### RECORDS SUPPLIED

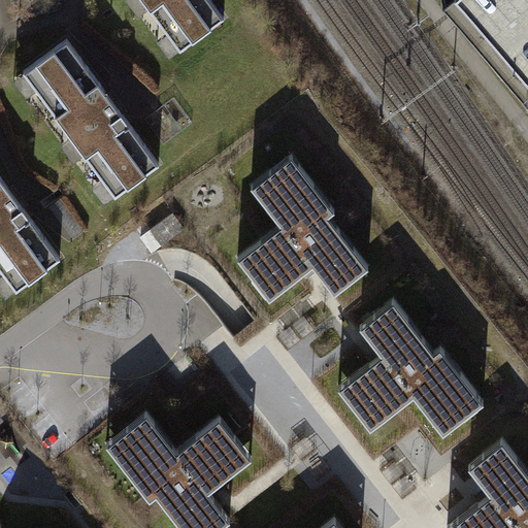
[(211,0),(143,0),(180,50),(224,17),(211,0)]
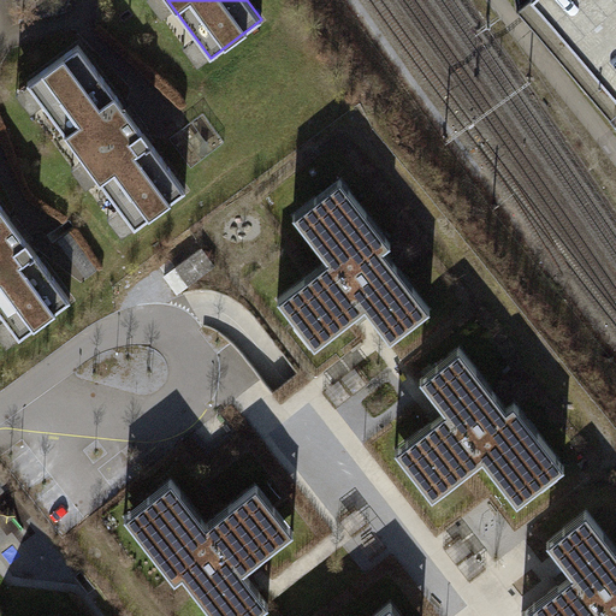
[(615,0),(532,0),(615,98),(615,0)]
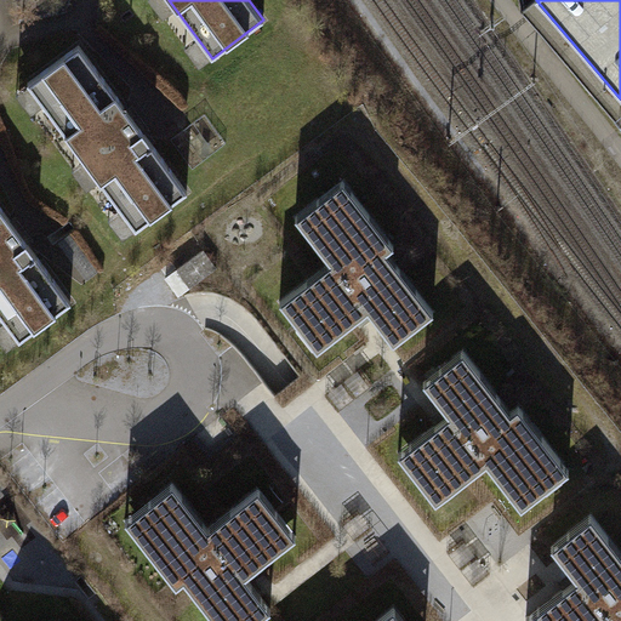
[(79,45),(28,83),(136,229),(187,192),(79,45)]
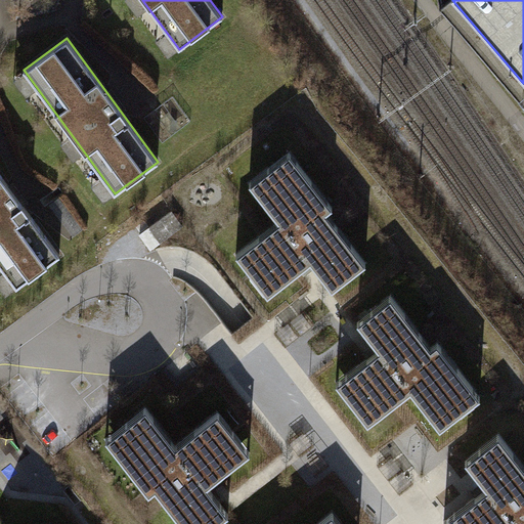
[(290,158),(251,188),(279,225),(237,258),(270,301),(313,267),(333,293),(366,266),(326,215),(332,212),(290,158)]
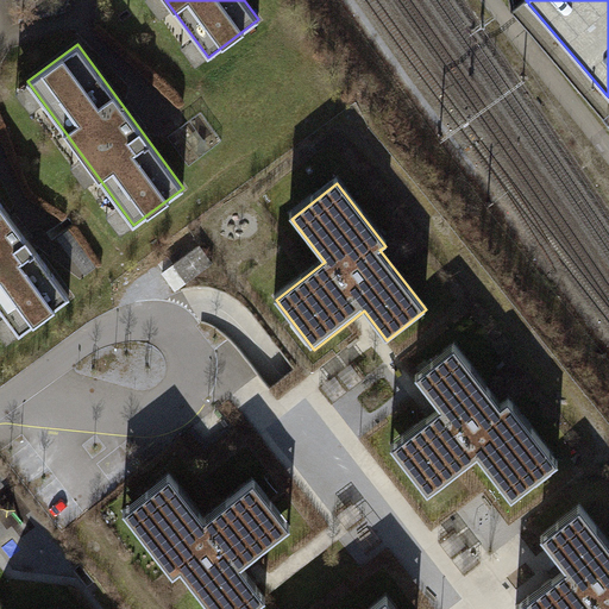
[(0,202),(0,307),(19,333),(69,296),(0,202)]
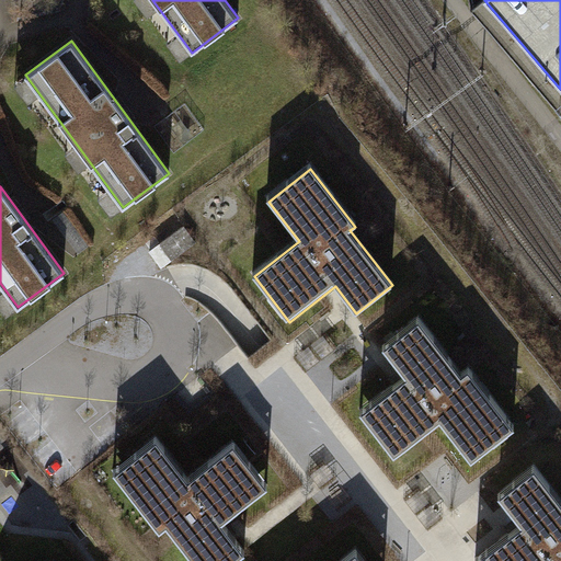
[(442,424),(473,464),(514,431),(469,374),(464,378),(420,323),(385,352),(405,379),(361,415),(397,459),(442,424)]
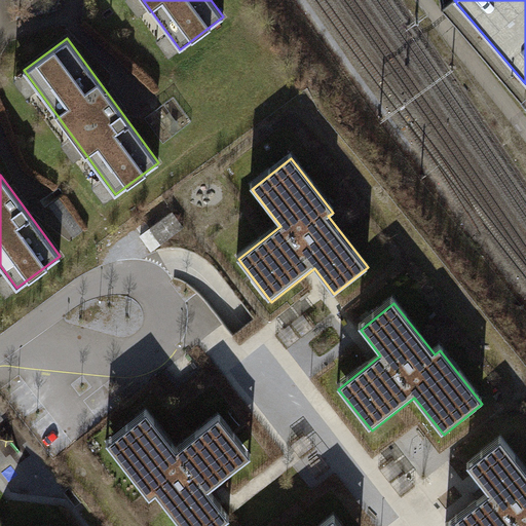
[(176,452),(147,414),(107,444),(149,498),(154,494),(179,525),(220,525),(228,520),(209,494),(252,461),(219,418),(176,452)]
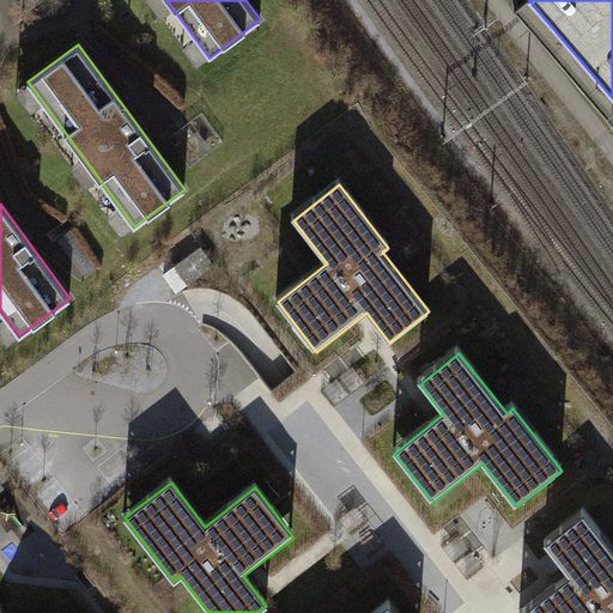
[(612,612),(612,550),(584,515),(546,546),(570,575),(521,612),(612,612)]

######

▸ **EXERCISE PROMPT**
Take the lines from the first line of the entries through the line with "[(0,202),(0,307),(19,333),(69,296),(0,202)]", inclusive, and give them again exactly, minus any pictures.

▸ **EXERCISE RESPONSE**
[(211,0),(143,0),(180,50),(224,17),(211,0)]
[(615,0),(532,0),(615,98),(615,0)]
[(79,45),(28,83),(136,229),(187,192),(79,45)]
[(290,158),(251,188),(279,225),(237,258),(270,301),(313,267),(333,293),(366,266),(326,215),(332,212),(290,158)]
[(0,202),(0,307),(19,333),(69,296),(0,202)]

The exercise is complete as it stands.